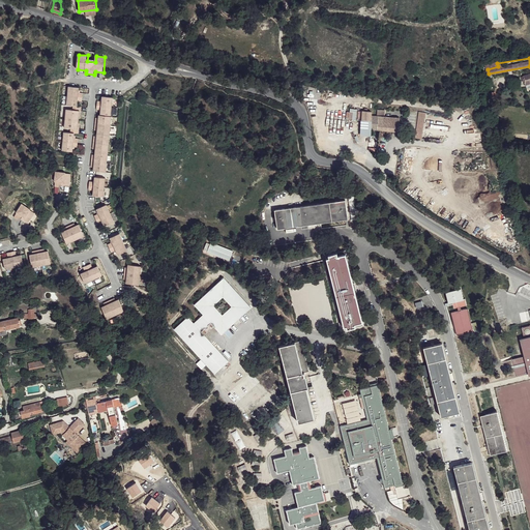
[(81,88),(70,87),(68,107),(75,107),(79,107),(80,102),(84,102),(84,93),(80,93),(81,88)]
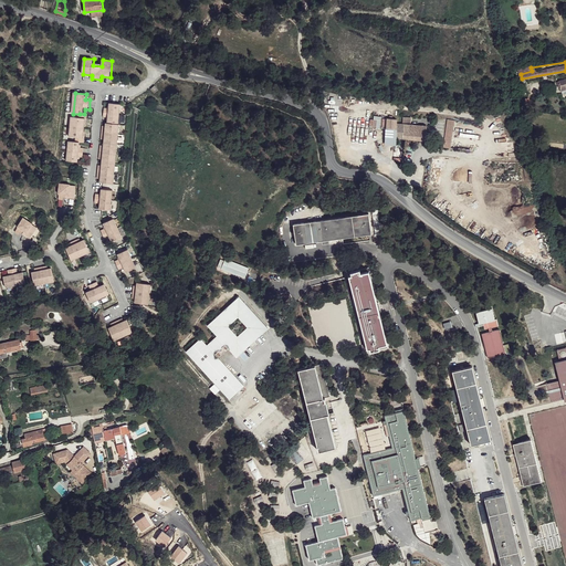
[(123,105),(111,104),(111,109),(106,108),(105,117),(109,117),(109,124),(107,124),(107,127),(105,126),(103,140),(105,140),(105,147),(103,147),(101,160),(104,160),(103,167),(101,166),(98,179),(102,180),(102,184),(115,185),(122,125),(119,125),(123,105)]
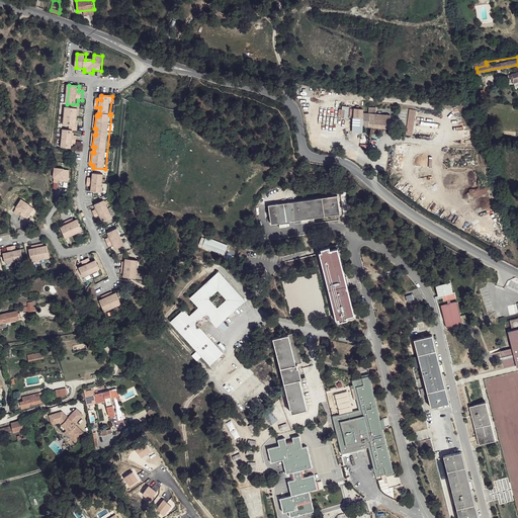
[(340,106),(339,117),(347,117),(348,107),(340,106)]
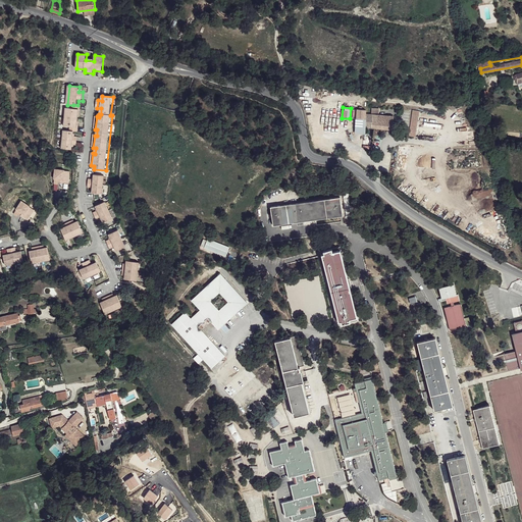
[(73,109),(67,109),(65,126),(71,127),(81,128),(82,110),(73,109)]
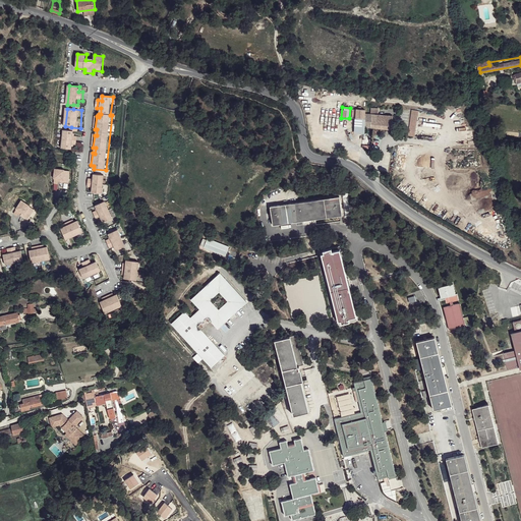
[(357,109),(357,118),(366,119),(365,127),(394,129),(395,116),(366,113),(366,110),(357,109)]
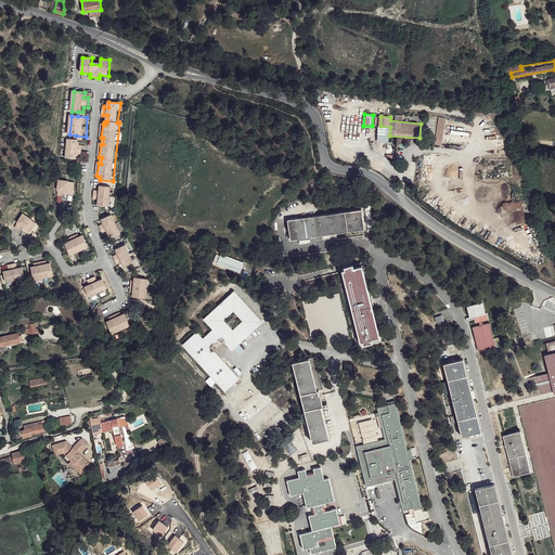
[(68,140),(67,158),(79,159),(79,155),(82,156),(84,146),(79,146),(79,141),(76,141),(68,140)]
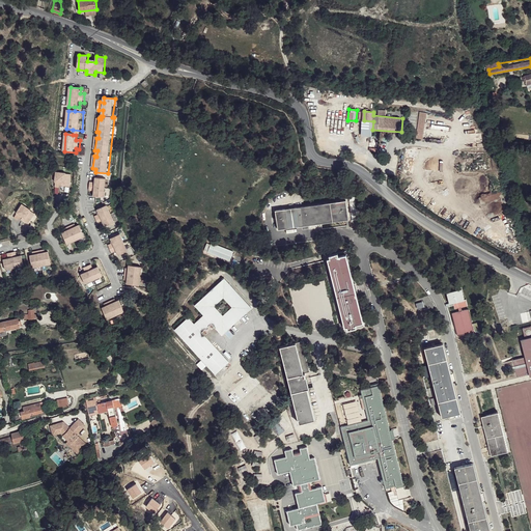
[(70,174),(59,173),(58,184),(59,184),(58,189),(62,190),(63,186),(65,186),(64,188),(74,189),(75,176),(70,175),(70,174)]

------------------------------

No pictures belong in the copy. Repeat the listing above exactly.

[(81,88),(70,87),(68,107),(75,107),(79,107),(80,102),(84,102),(84,93),(80,93),(81,88)]
[(123,105),(111,104),(111,109),(106,108),(105,117),(109,117),(109,124),(107,124),(107,127),(105,126),(103,140),(105,140),(105,147),(103,147),(101,160),(104,160),(103,167),(101,166),(98,179),(102,180),(102,184),(115,185),(122,125),(119,125),(123,105)]
[(340,106),(339,117),(347,117),(348,107),(340,106)]
[(73,109),(67,109),(65,126),(71,127),(81,128),(82,110),(73,109)]
[(357,109),(357,118),(366,119),(365,127),(394,129),(395,116),(366,113),(366,110),(357,109)]
[(68,140),(67,158),(79,159),(79,155),(82,156),(84,146),(79,146),(79,141),(76,141),(68,140)]
[(70,174),(59,173),(58,184),(59,184),(58,189),(62,190),(63,186),(65,186),(64,188),(74,189),(75,176),(70,175),(70,174)]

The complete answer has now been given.